## [DIRECTIONS FOR THIS TASK]
Leaving out all pictures, transcribe the lines below exactly, from the first through the line containing "pink_goblet [391,157] ->".

-*-*-

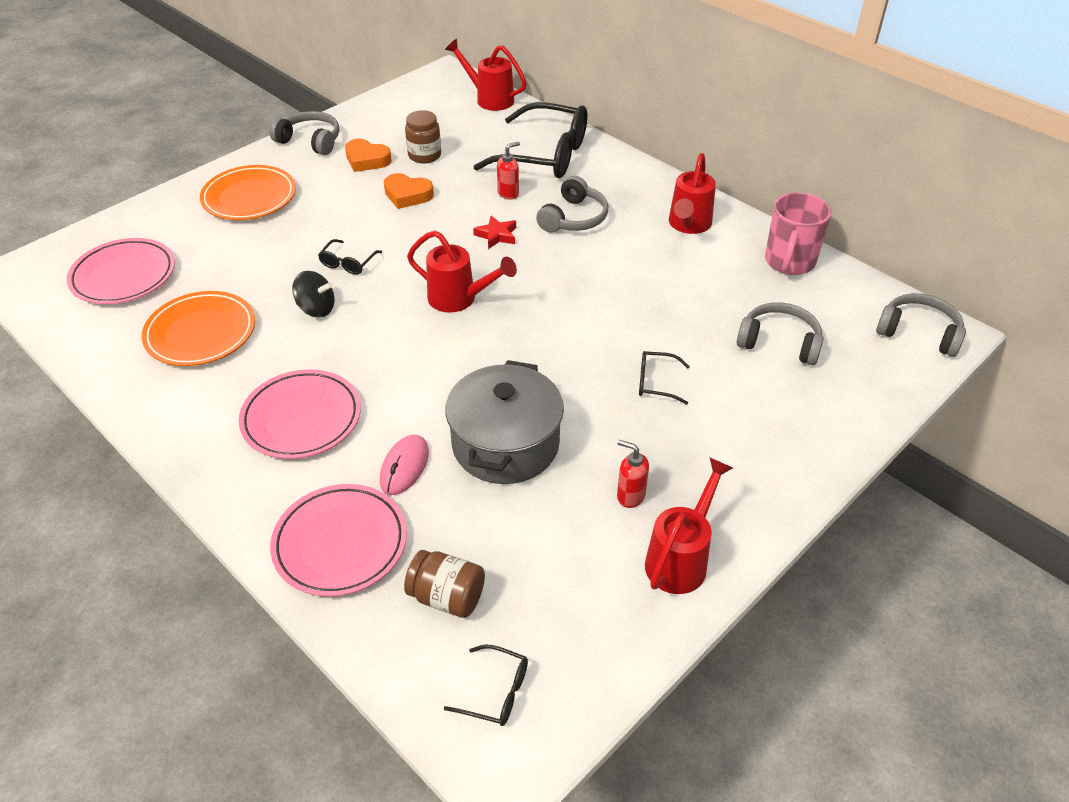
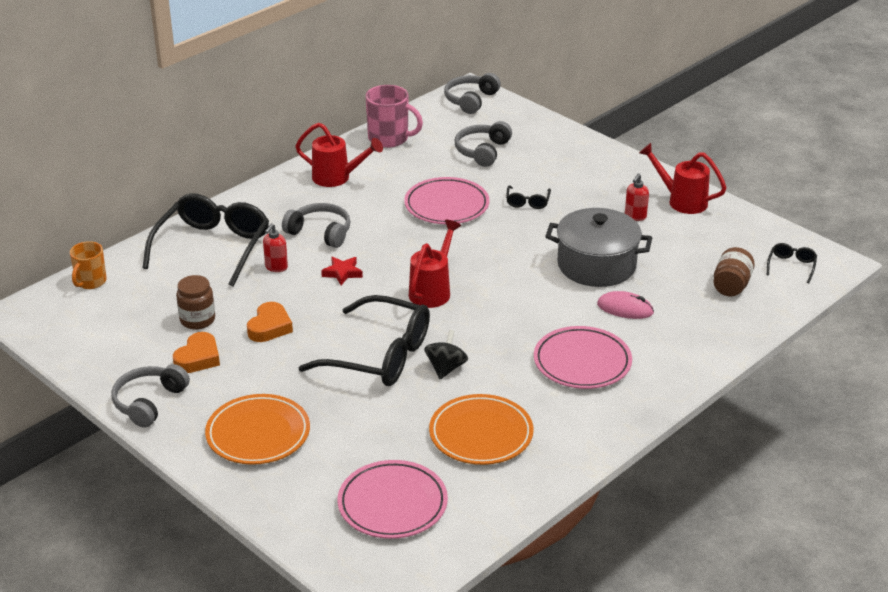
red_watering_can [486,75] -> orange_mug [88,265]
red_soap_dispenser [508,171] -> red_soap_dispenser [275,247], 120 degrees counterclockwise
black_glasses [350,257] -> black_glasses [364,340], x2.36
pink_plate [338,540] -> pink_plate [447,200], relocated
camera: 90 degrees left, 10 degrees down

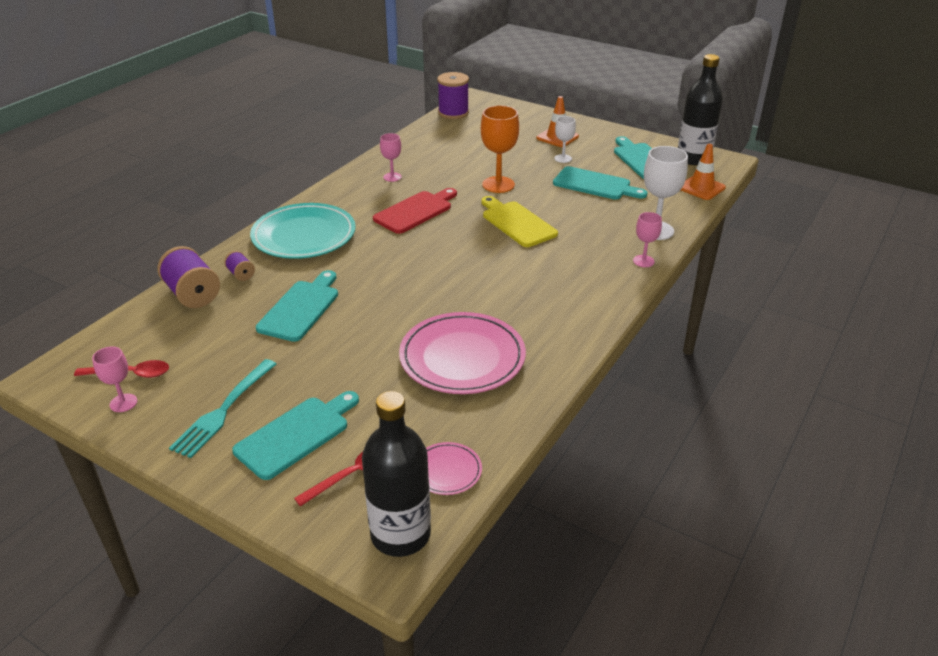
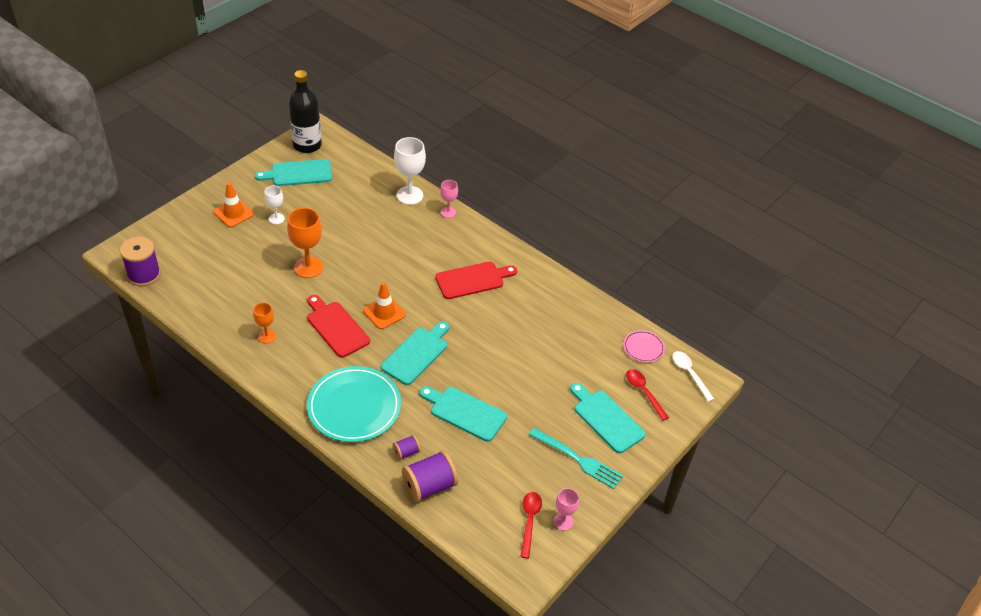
pink_goblet [391,157] -> orange_goblet [264,323]
orange_traffic_cone [703,172] -> orange_traffic_cone [384,305], relocated
turquoise_cutting_board [600,183] -> turquoise_cutting_board [415,353], relocated
yellow_cutting_board [519,221] -> none
pink_plate [462,353] -> none
black_bottle [396,474] -> white_spoon [693,376]
none -> red_cutting_board [476,280]
camera: 85 degrees left, 10 degrees up

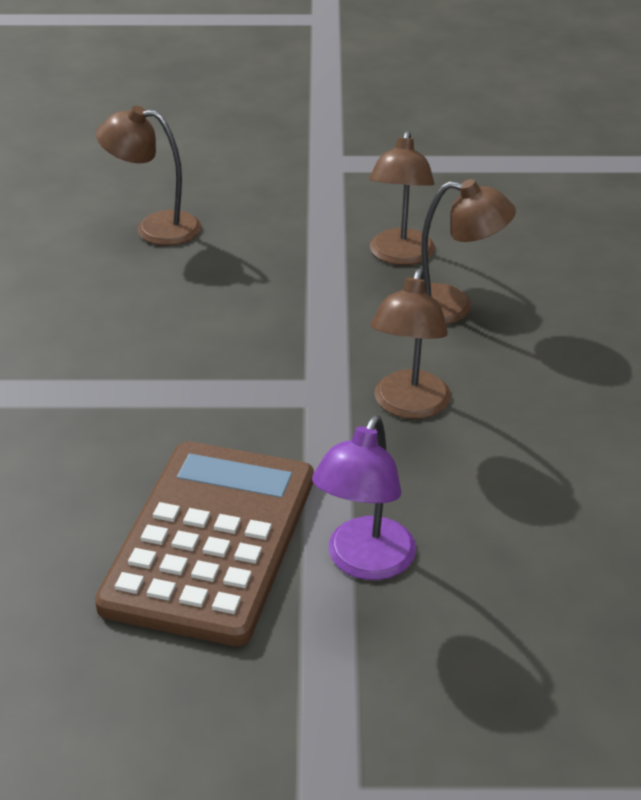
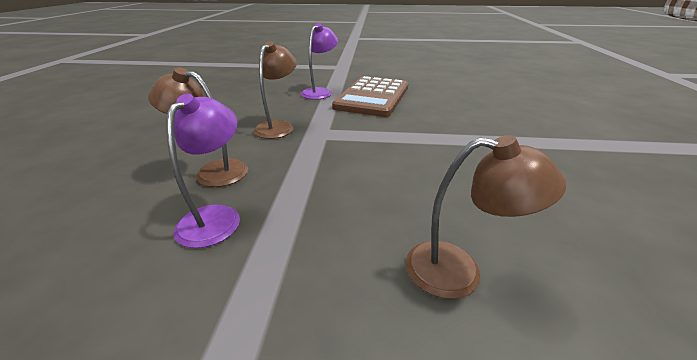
brown_lamp [402,197] -> purple_lamp [203,170]
camera: 175 degrees left, 5 degrees down

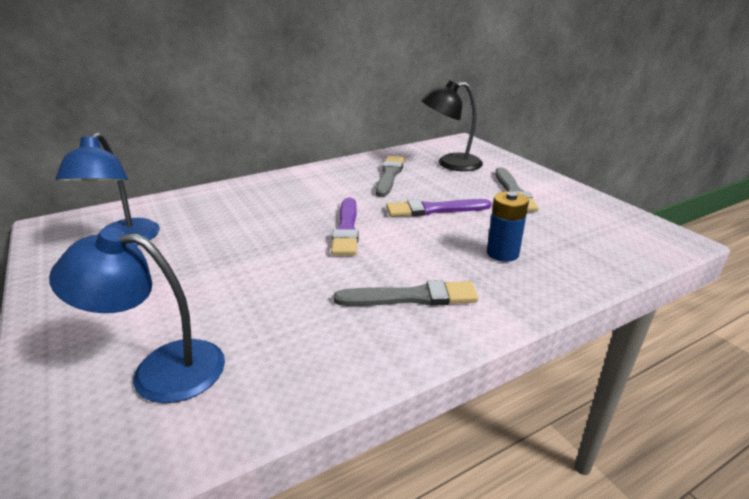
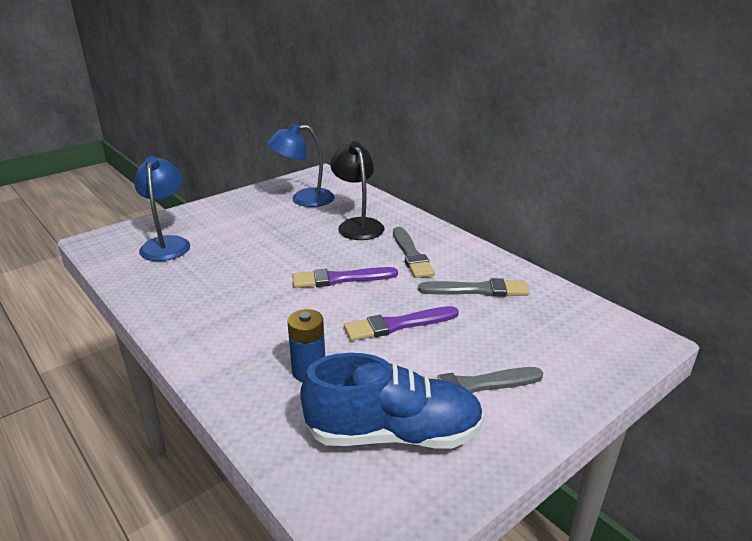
black_lamp [452,125] -> black_lamp [357,190], relocated
purple_brush [439,208] -> purple_brush [401,323], 90 degrees counterclockwise
grey_brush [406,293] -> grey_brush [414,252], relocated
none -> blue_shoe [392,401]
camera: 80 degrees right, 0 degrees up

-*-*-

## [YOUR RESPONSE]
red_watering_can [486,75] -> orange_mug [88,265]
red_soap_dispenser [508,171] -> red_soap_dispenser [275,247], 120 degrees counterclockwise
black_glasses [350,257] -> black_glasses [364,340], x2.36
pink_plate [338,540] -> pink_plate [447,200], relocated
camera: 90 degrees left, 10 degrees down

pink_goblet [391,157] -> orange_goblet [264,323]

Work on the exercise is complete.